## REQUIRED ACTION
Please repeat, exactly as written, the line containing "DIGITS3 pin GND: none -> GND" and every line after it through the end of the records below.

## PROVIDED RECORDS
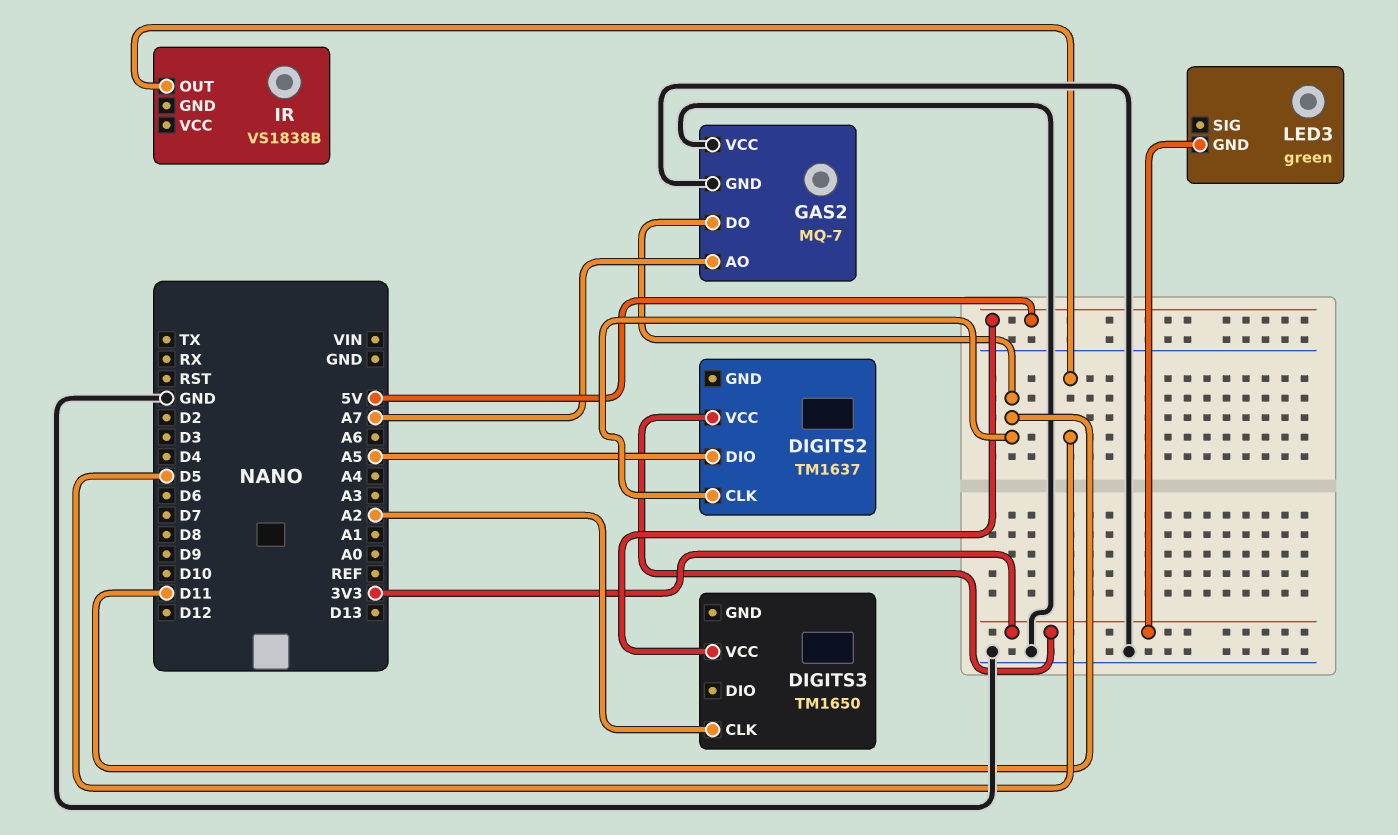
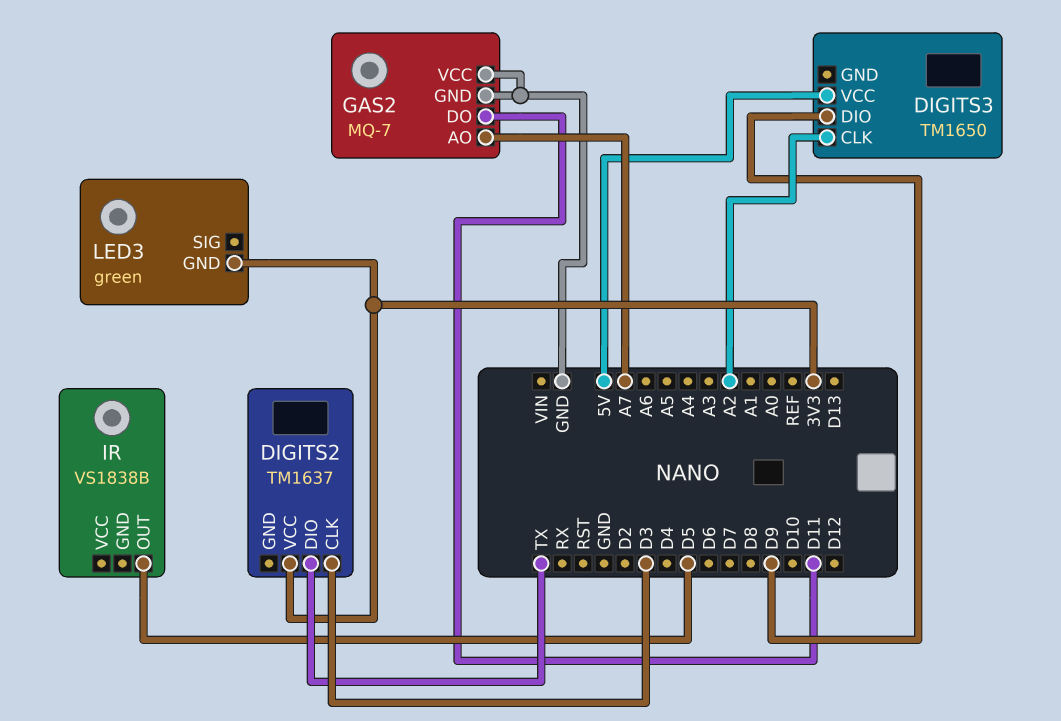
DIGITS2 pin CLK: D11 -> D3
DIGITS2 pin DIO: A5 -> TX
DIGITS3 pin DIO: none -> D9

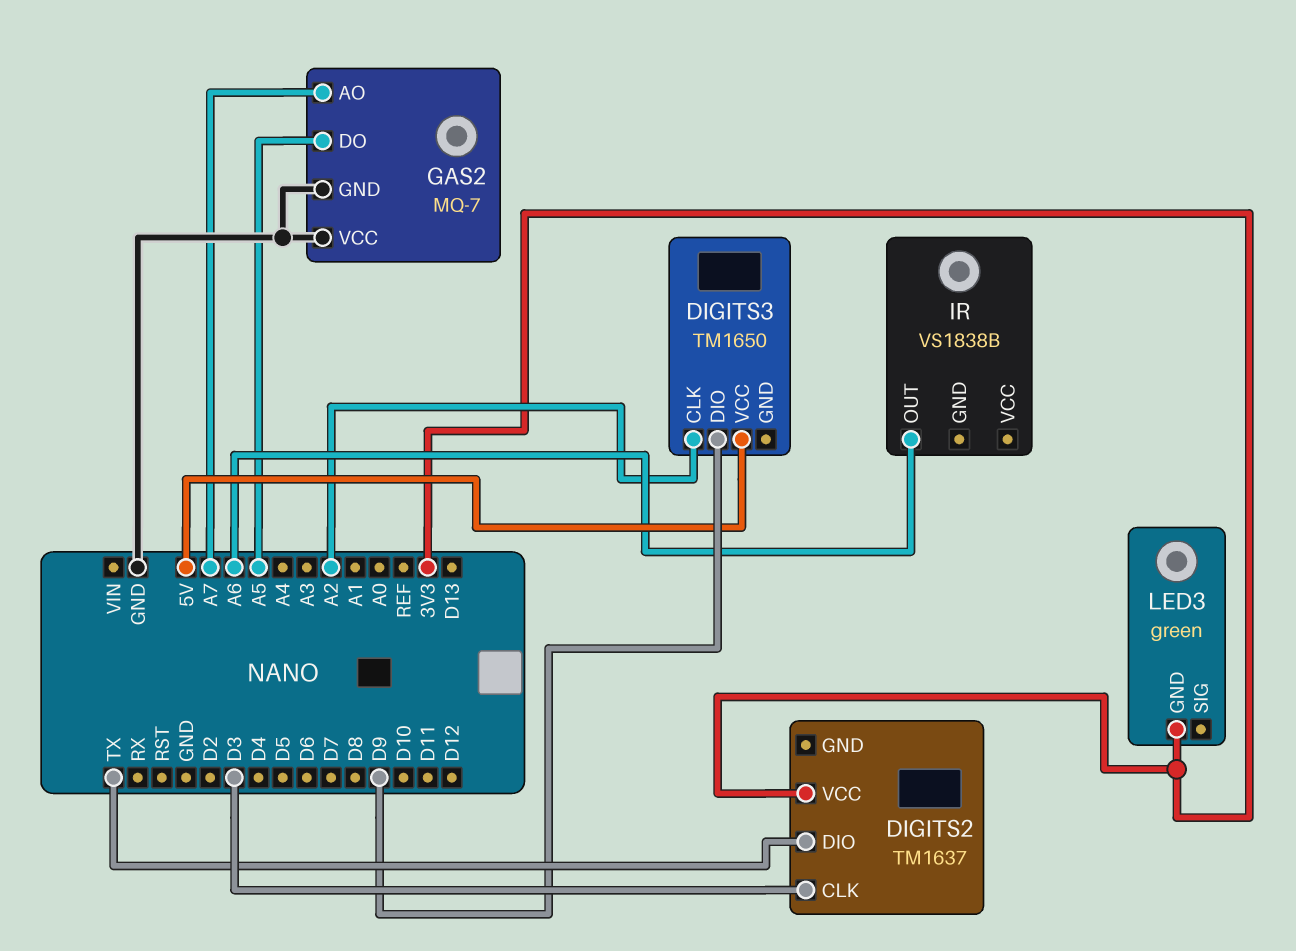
GAS2 pin DO: D11 -> A5
IR pin OUT: D5 -> A6

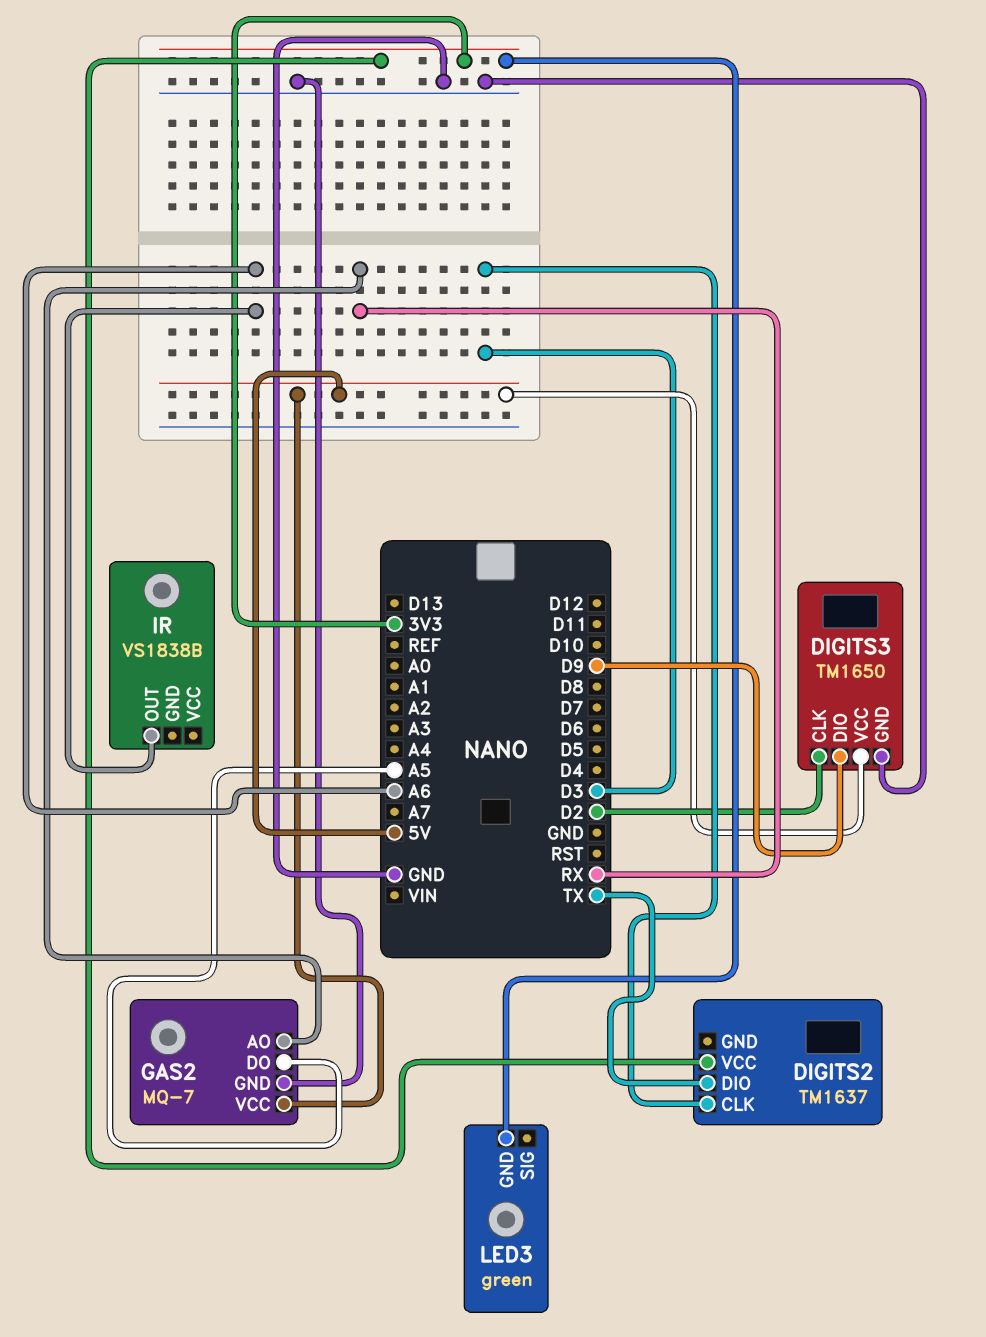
DIGITS3 pin CLK: A2 -> D2
DIGITS3 pin GND: none -> GND
GAS2 pin AO: A7 -> RX
GAS2 pin VCC: GND -> 5V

## EXERCISE RESULT
DIGITS3 pin GND: none -> GND
GAS2 pin AO: A7 -> RX
GAS2 pin VCC: GND -> 5V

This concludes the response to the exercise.